Your task: Every line containing the word "none" must be pulled from the records.

- Opening Delimiter -

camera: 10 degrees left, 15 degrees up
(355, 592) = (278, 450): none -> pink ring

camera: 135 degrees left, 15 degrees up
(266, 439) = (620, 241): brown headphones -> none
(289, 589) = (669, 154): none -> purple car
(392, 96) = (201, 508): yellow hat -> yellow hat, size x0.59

- Closing Delimiter -
- Opening Delimiter -

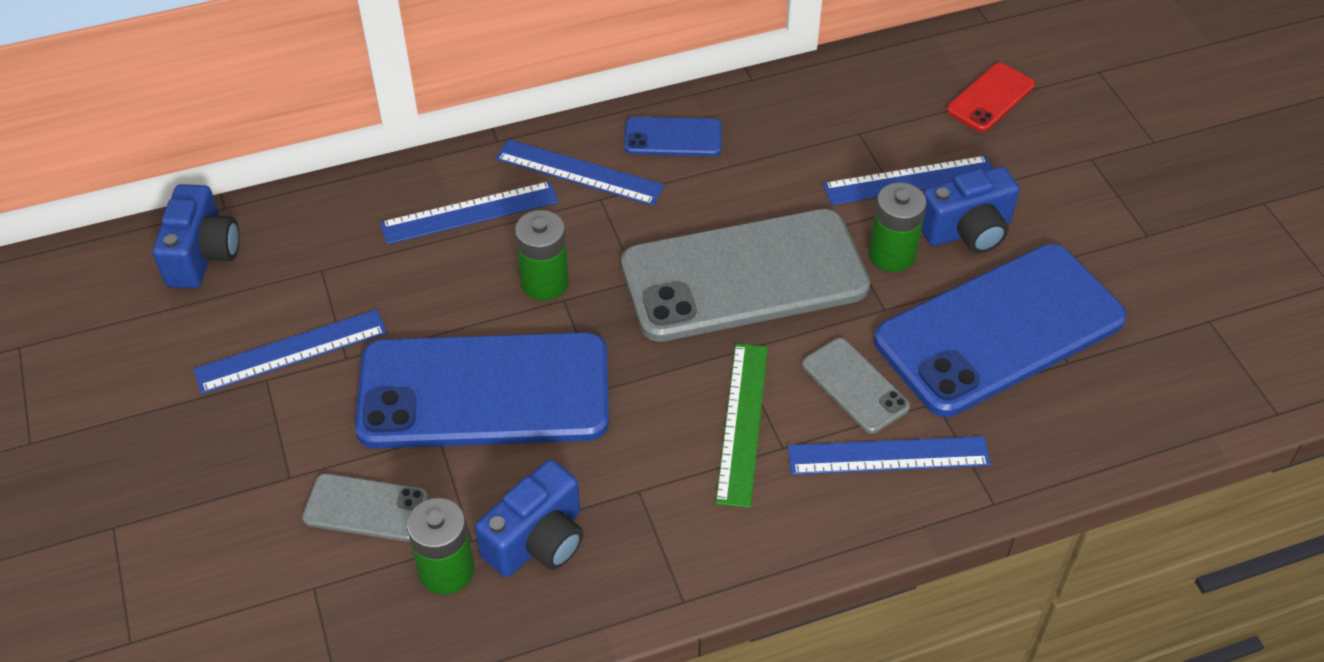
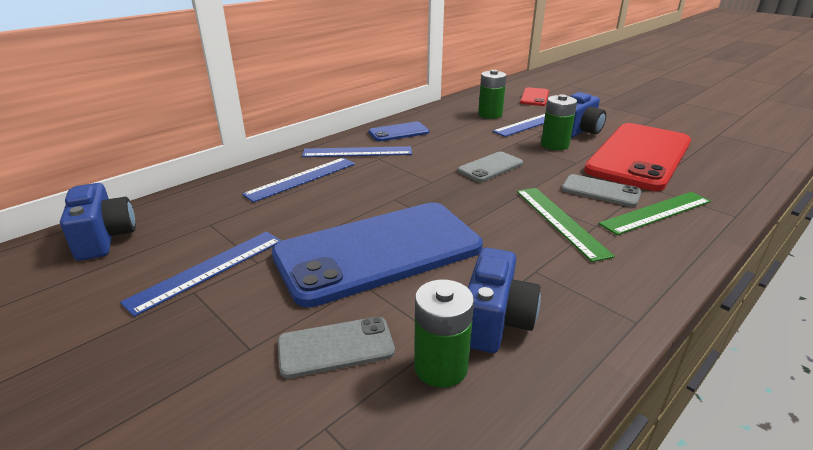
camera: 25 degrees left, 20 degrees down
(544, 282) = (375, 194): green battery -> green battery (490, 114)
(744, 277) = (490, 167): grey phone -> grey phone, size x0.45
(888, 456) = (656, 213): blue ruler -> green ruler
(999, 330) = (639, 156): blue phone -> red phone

- Closing Delimiter -

Written solution:
(355, 592) = (278, 450): none -> pink ring
(266, 439) = (620, 241): brown headphones -> none
(289, 589) = (669, 154): none -> purple car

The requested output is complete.